**WHAT THIS TASK INVOLVES**
Return the records word for word. Any pictures in them are not part of the copy.

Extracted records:
········
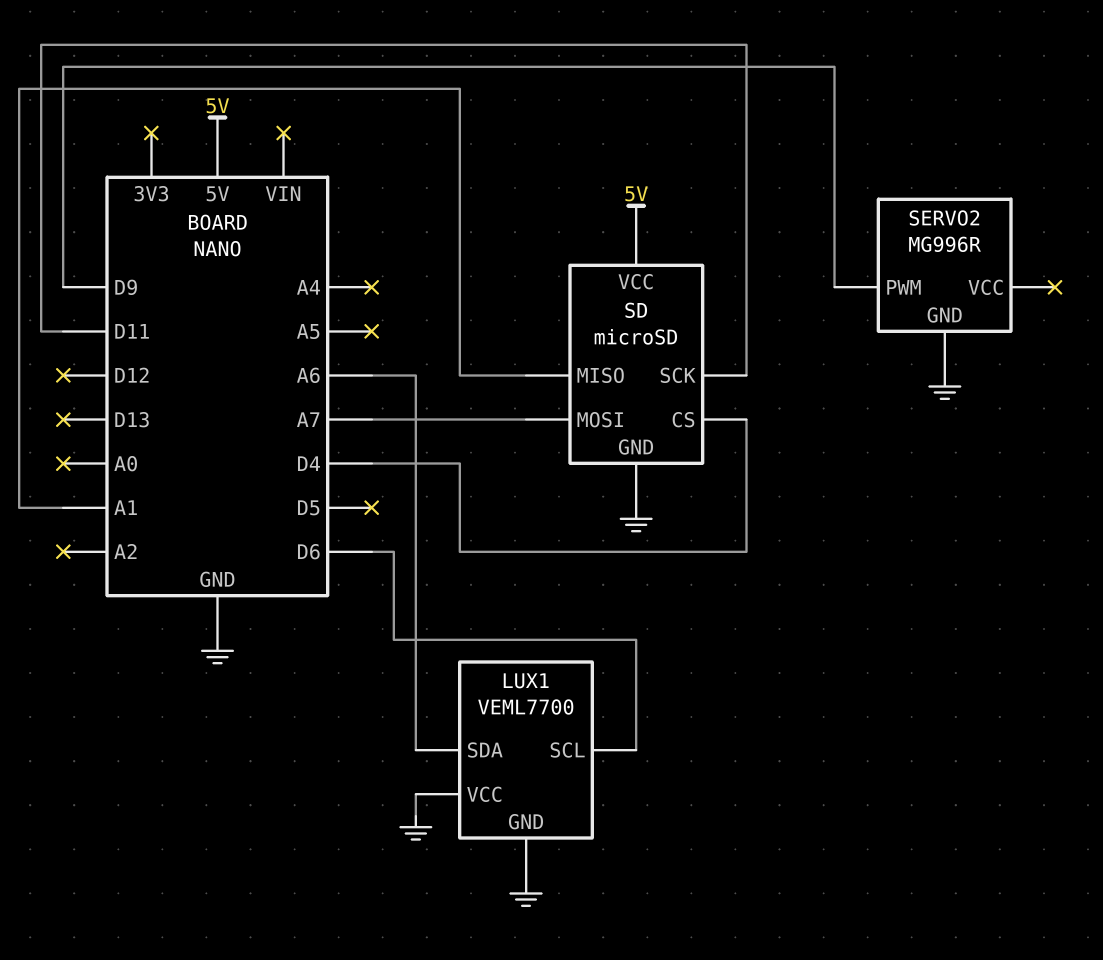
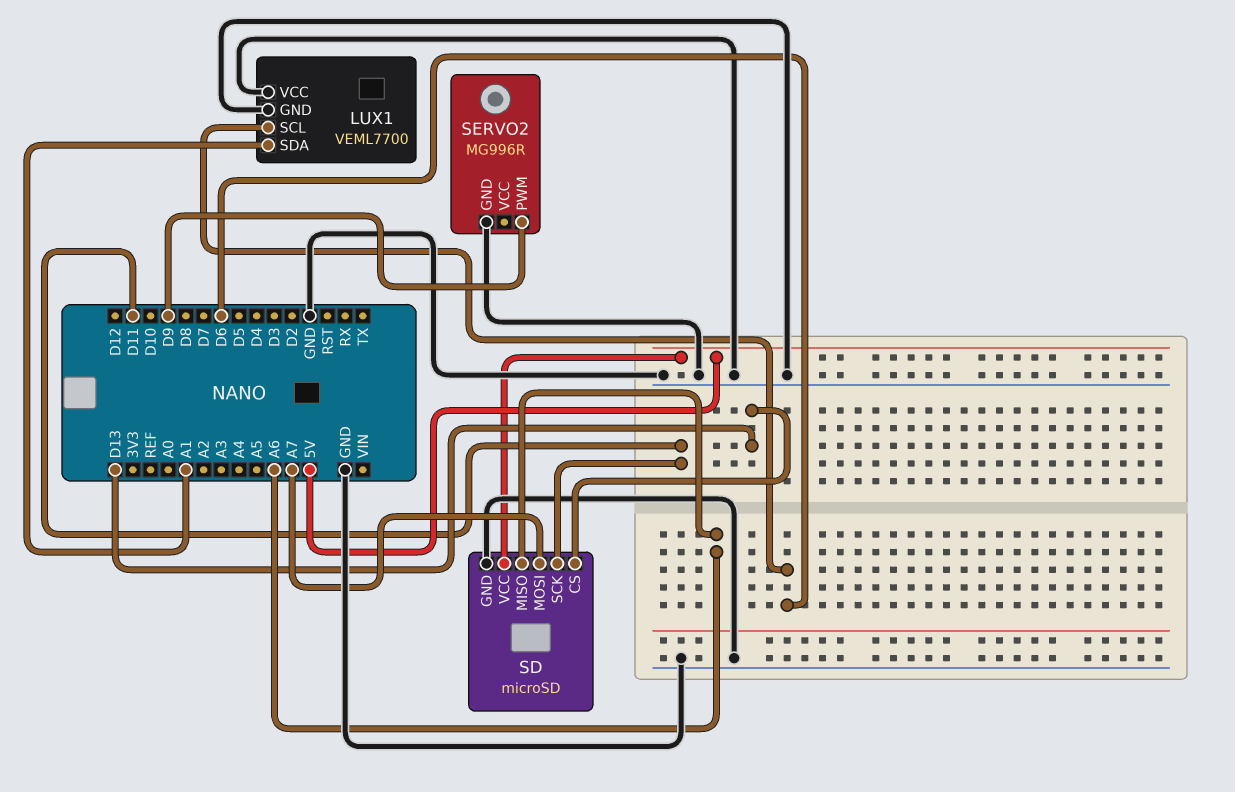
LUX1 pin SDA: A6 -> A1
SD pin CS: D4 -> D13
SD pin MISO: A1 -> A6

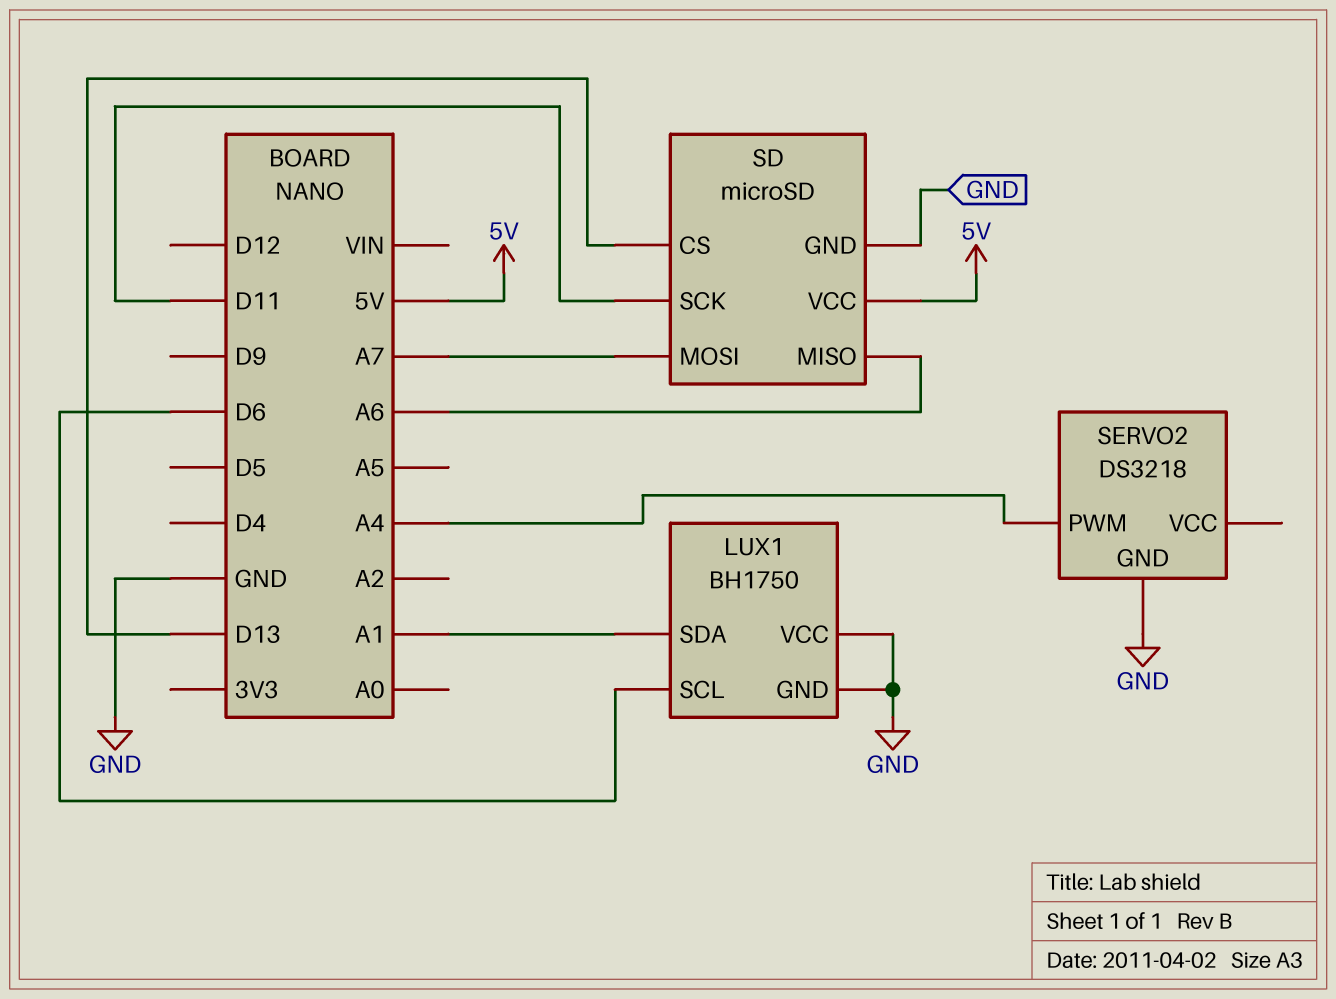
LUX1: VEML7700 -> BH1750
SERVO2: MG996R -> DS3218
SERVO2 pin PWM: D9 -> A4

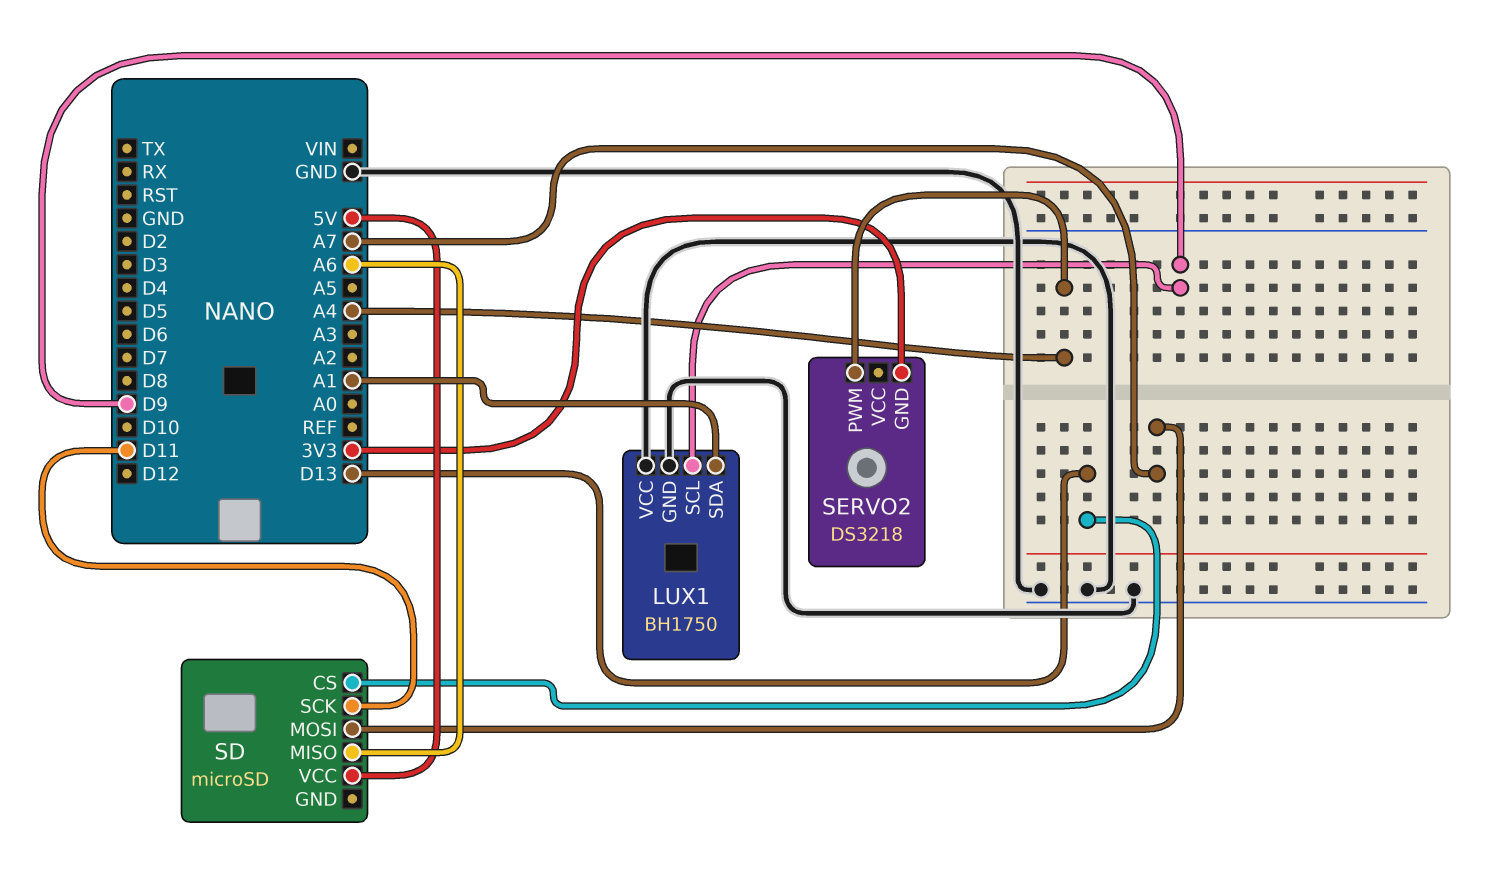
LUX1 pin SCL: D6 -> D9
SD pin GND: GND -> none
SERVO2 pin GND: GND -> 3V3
········
**SOLUTION TO THIS PROBLEM**
LUX1 pin SDA: A6 -> A1
SD pin CS: D4 -> D13
SD pin MISO: A1 -> A6

LUX1: VEML7700 -> BH1750
SERVO2: MG996R -> DS3218
SERVO2 pin PWM: D9 -> A4

LUX1 pin SCL: D6 -> D9
SD pin GND: GND -> none
SERVO2 pin GND: GND -> 3V3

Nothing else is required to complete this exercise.